• Assigned task: Could you print, exactly and without pictures, only the lines from the one with "IMU1 pin SDA: RX -> D2" through the end of the records below?

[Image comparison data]
------------------------------

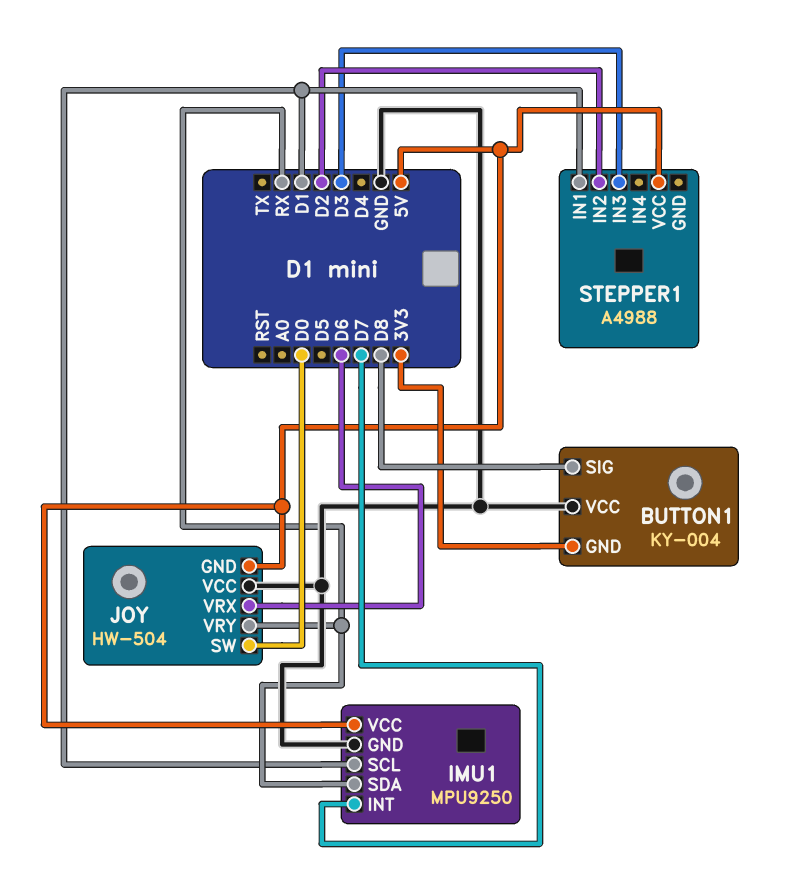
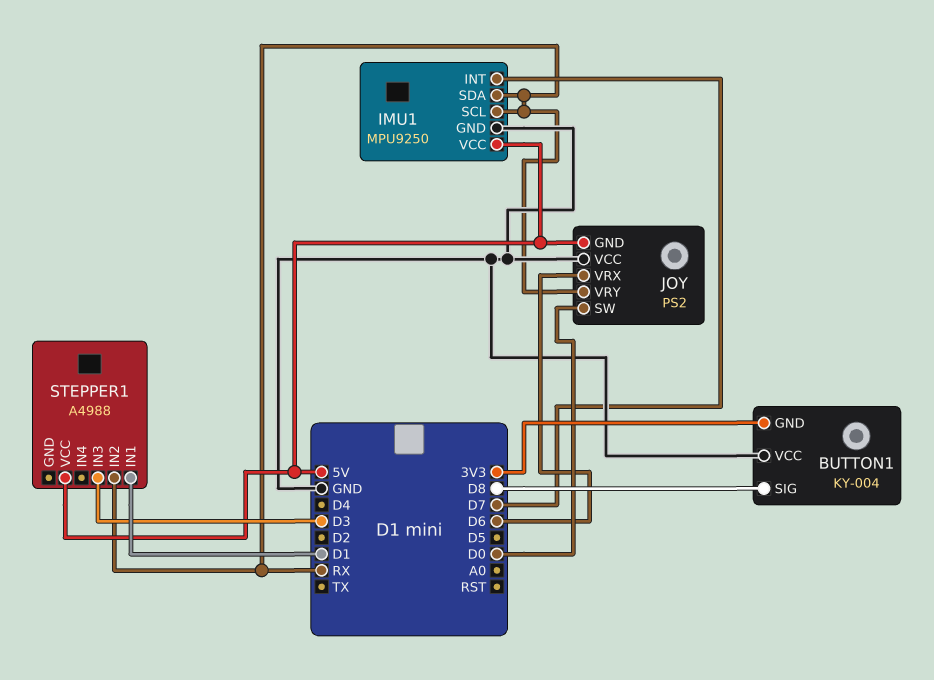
IMU1 pin SCL: D1 -> RX
JOY: HW-504 -> PS2
STEPPER1 pin IN2: D2 -> RX

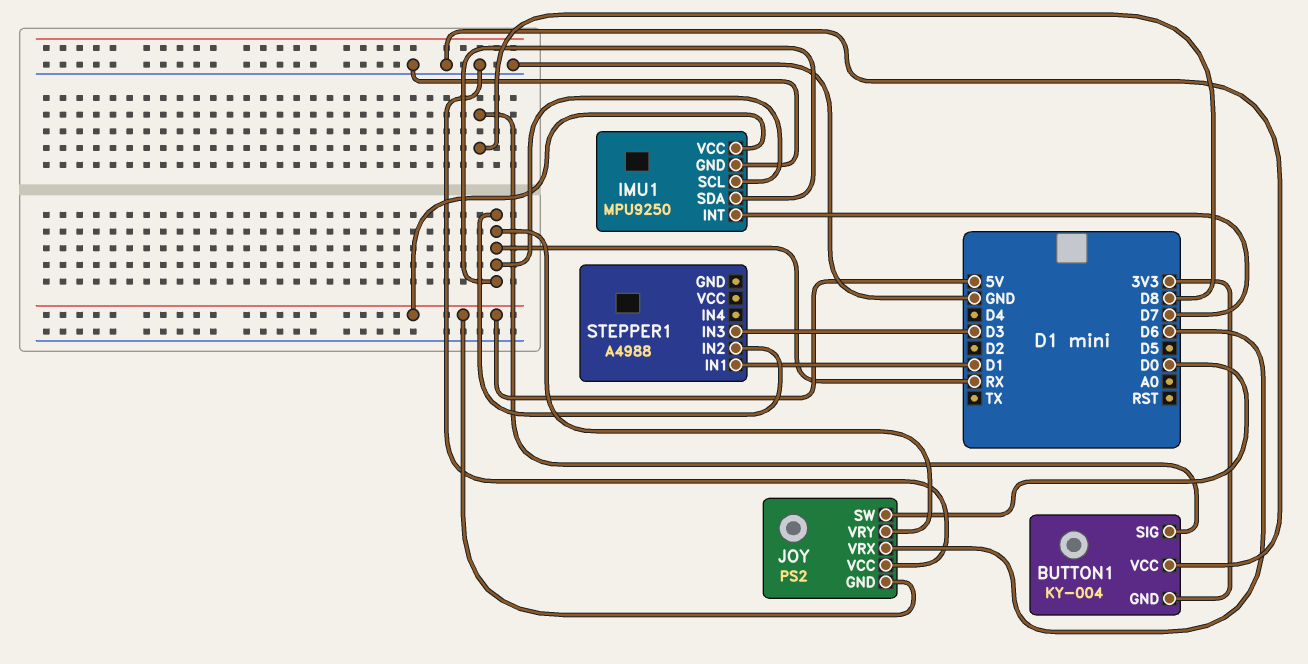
STEPPER1 pin VCC: 5V -> none

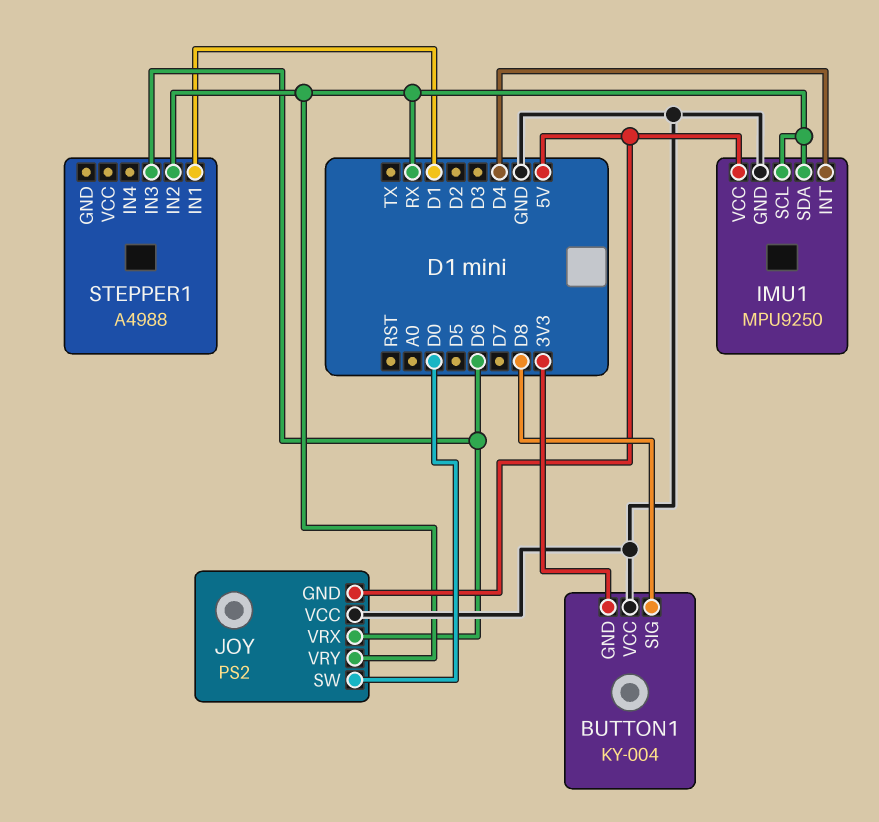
IMU1 pin INT: D7 -> D4
STEPPER1 pin IN3: D3 -> D6

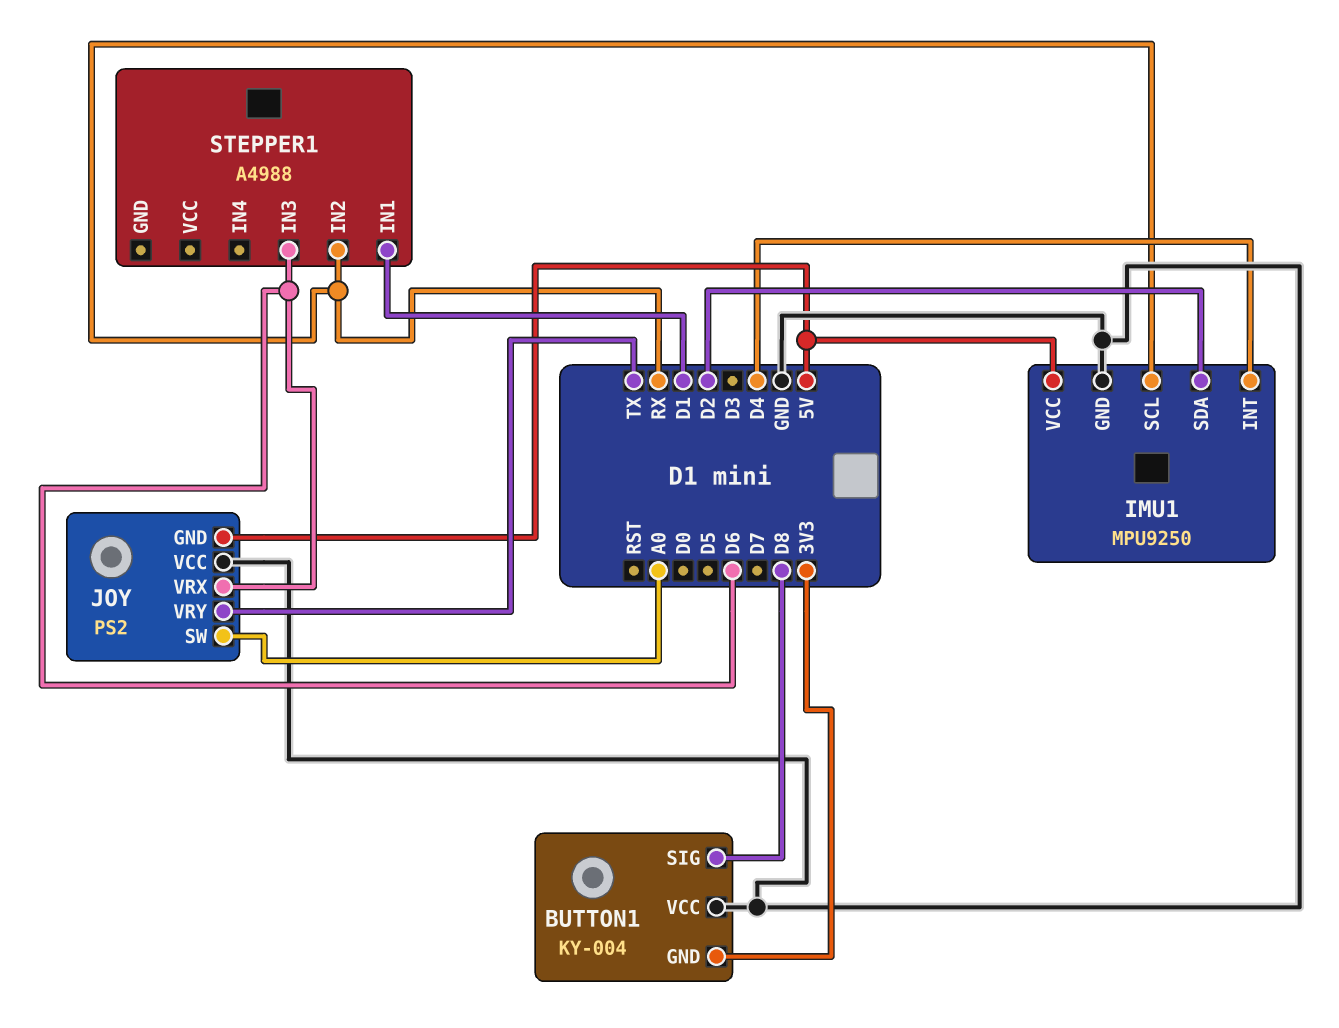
IMU1 pin SDA: RX -> D2
JOY pin SW: D0 -> A0
JOY pin VRY: RX -> TX

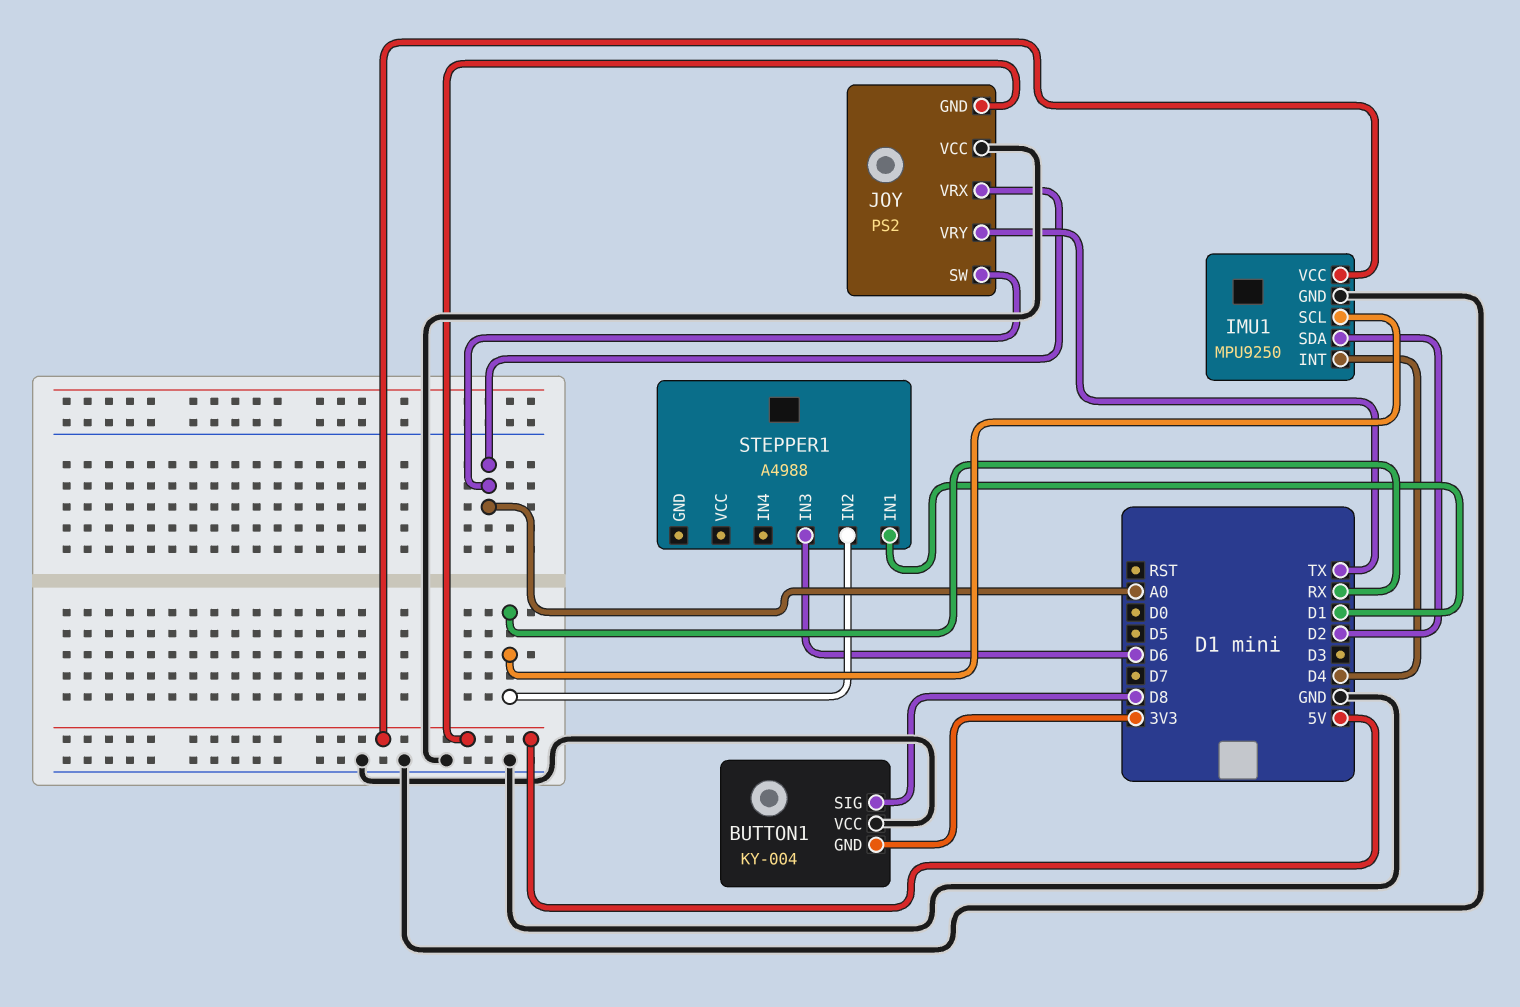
JOY pin VRX: D6 -> A0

------------------------------

• Task response:
IMU1 pin SDA: RX -> D2
JOY pin SW: D0 -> A0
JOY pin VRY: RX -> TX

JOY pin VRX: D6 -> A0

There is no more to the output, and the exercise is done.